YOUR TASK: Each entry below should be printed exactly, with every image left out.

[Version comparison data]
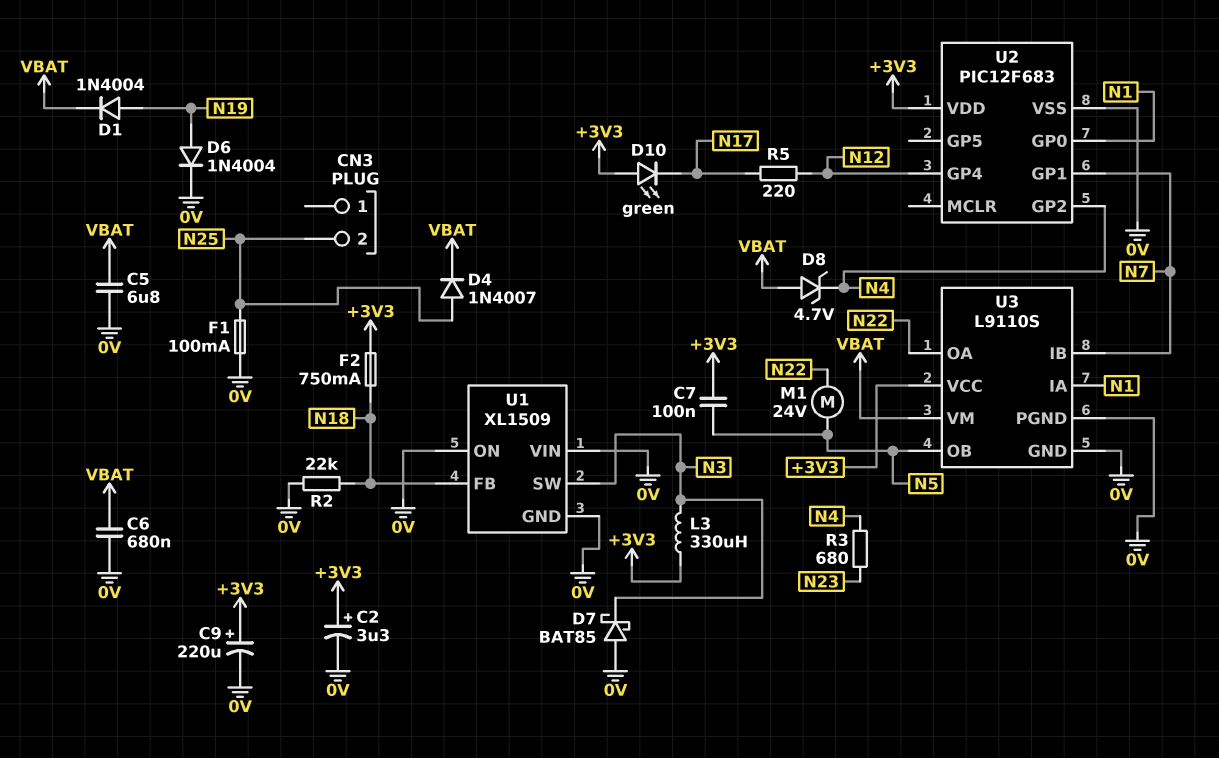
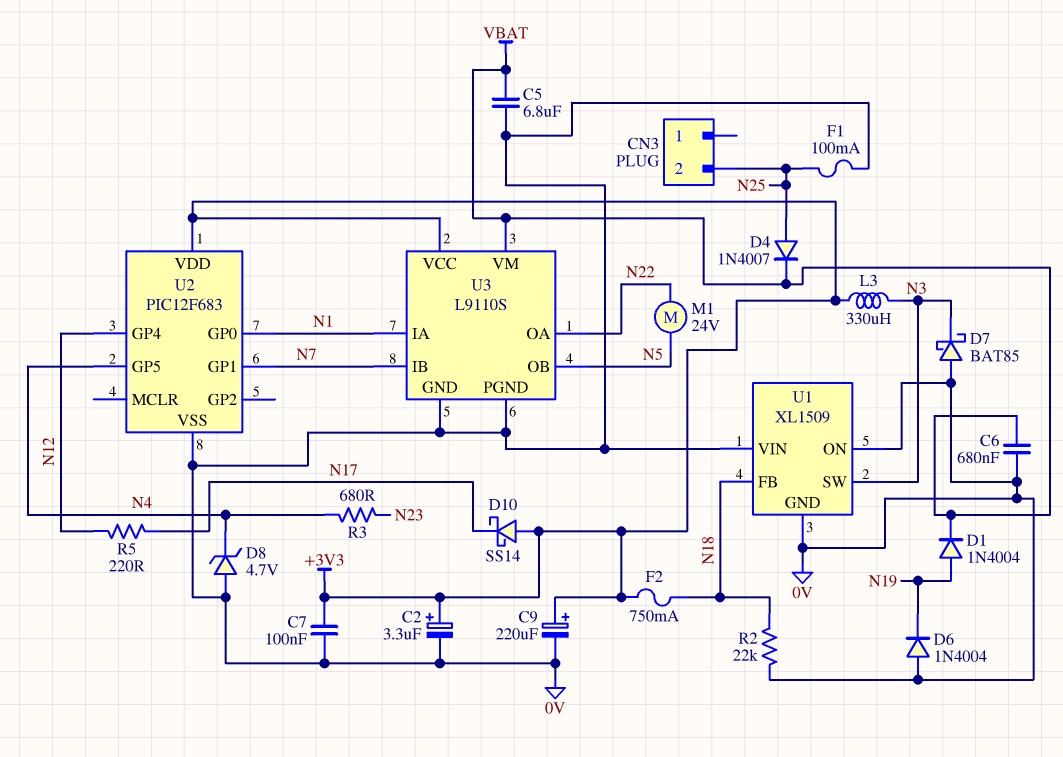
C7: 100nF (+3V3, N5) -> 100nF (+3V3, 0V)
D6: diode 1N4004 (A N19, K 0V) -> diode 1N4004 (A 0V, K N19)
D8: zener 4.7V (A VBAT, K N4) -> zener 4.7V (A 0V, K N4)
D10: LED green (A +3V3, K N17) -> schottky SS14 (A +3V3, K N17)
U2 pin GP2: N4 -> none
U2 pin GP5: none -> N4

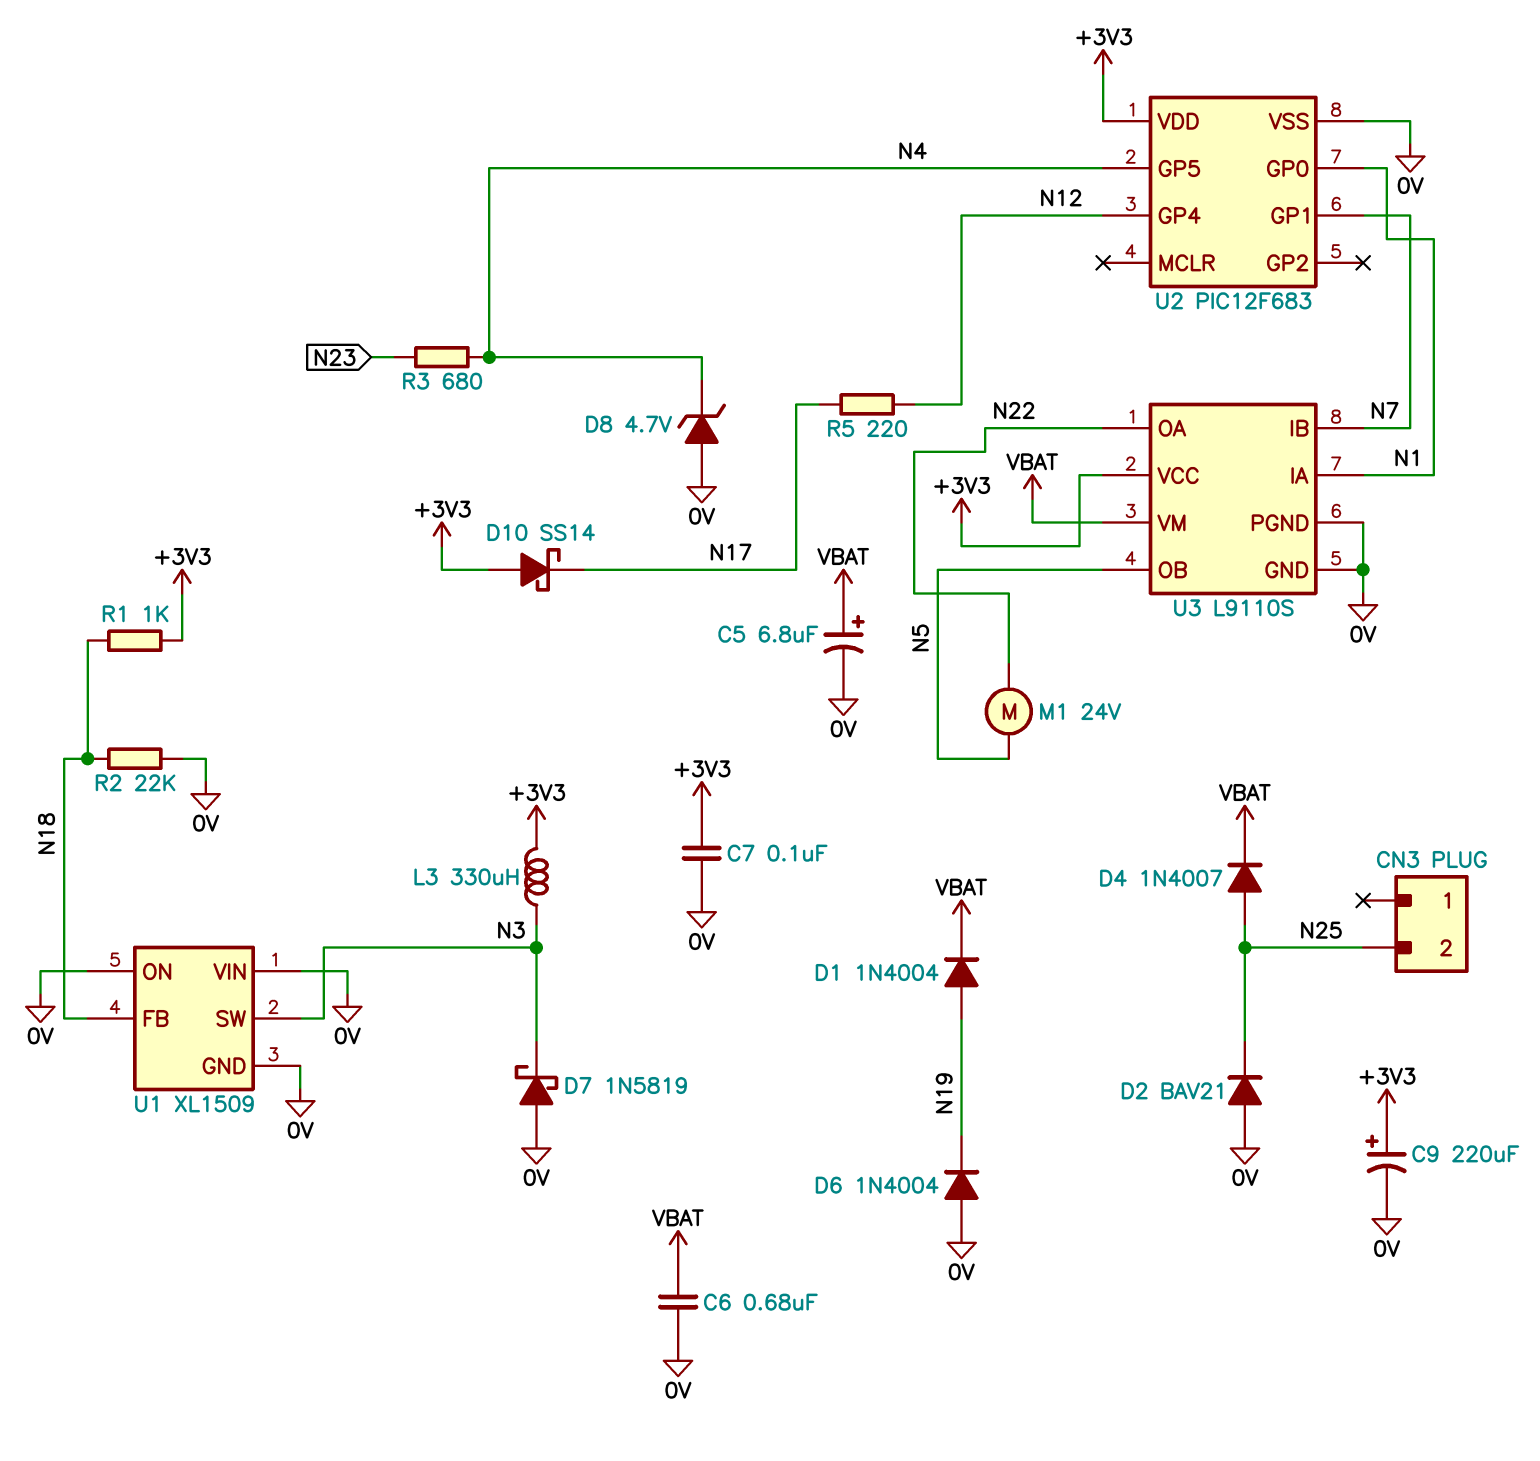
C2: 3.3uF (plus +3V3, minus 0V) -> none
C5: 6.8uF (0V, VBAT) -> 6.8uF (plus VBAT, minus 0V)
D2: none -> diode BAV21 (A 0V, K N25)
D7: schottky BAT85 (A 0V, K N3) -> schottky 1N5819 (A 0V, K N3)
F1: 100mA (0V, N25) -> none
F2: 750mA (+3V3, N18) -> none
R1: none -> 1k (+3V3, N18)

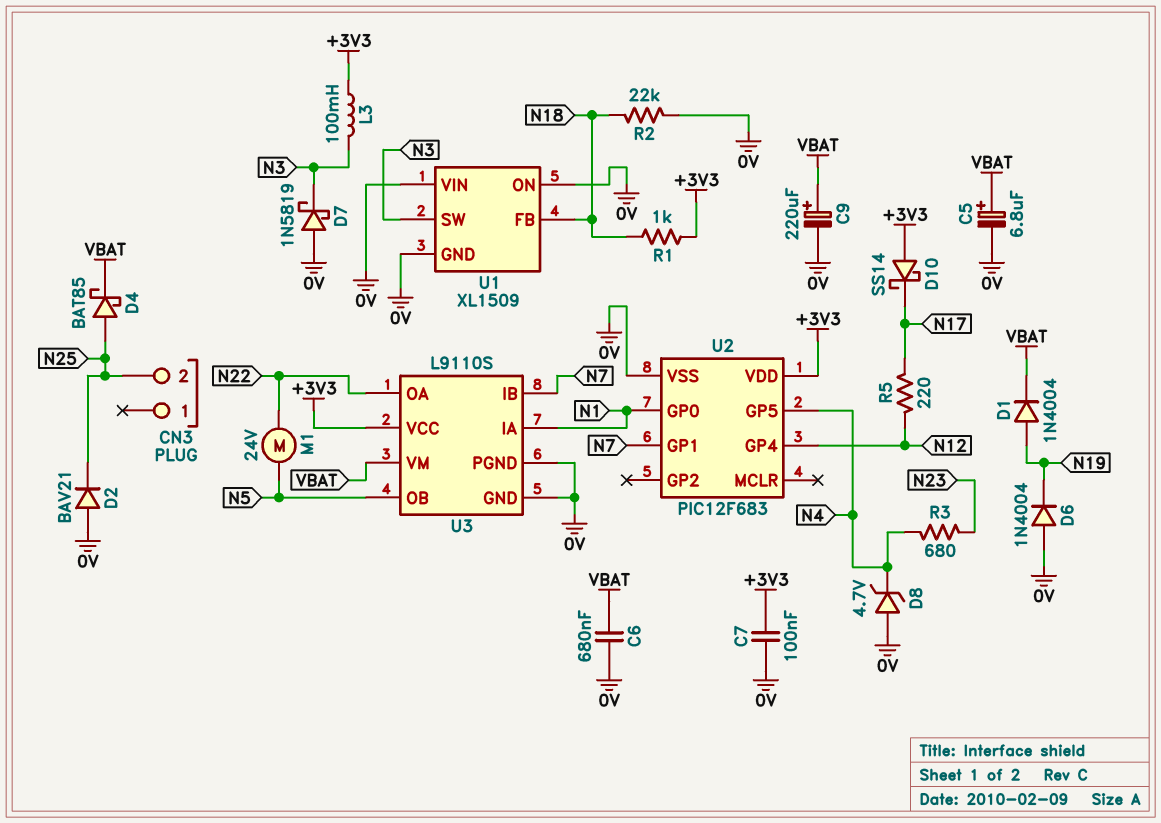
C9: 220uF (plus +3V3, minus 0V) -> 220uF (plus VBAT, minus 0V)
D4: diode 1N4007 (A N25, K VBAT) -> schottky BAT85 (A N25, K VBAT)
L3: 330uH (+3V3, N3) -> 100mH (+3V3, N3)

SOLVED EXERCISE:
C7: 100nF (+3V3, N5) -> 100nF (+3V3, 0V)
D6: diode 1N4004 (A N19, K 0V) -> diode 1N4004 (A 0V, K N19)
D8: zener 4.7V (A VBAT, K N4) -> zener 4.7V (A 0V, K N4)
D10: LED green (A +3V3, K N17) -> schottky SS14 (A +3V3, K N17)
U2 pin GP2: N4 -> none
U2 pin GP5: none -> N4

C2: 3.3uF (plus +3V3, minus 0V) -> none
C5: 6.8uF (0V, VBAT) -> 6.8uF (plus VBAT, minus 0V)
D2: none -> diode BAV21 (A 0V, K N25)
D7: schottky BAT85 (A 0V, K N3) -> schottky 1N5819 (A 0V, K N3)
F1: 100mA (0V, N25) -> none
F2: 750mA (+3V3, N18) -> none
R1: none -> 1k (+3V3, N18)

C9: 220uF (plus +3V3, minus 0V) -> 220uF (plus VBAT, minus 0V)
D4: diode 1N4007 (A N25, K VBAT) -> schottky BAT85 (A N25, K VBAT)
L3: 330uH (+3V3, N3) -> 100mH (+3V3, N3)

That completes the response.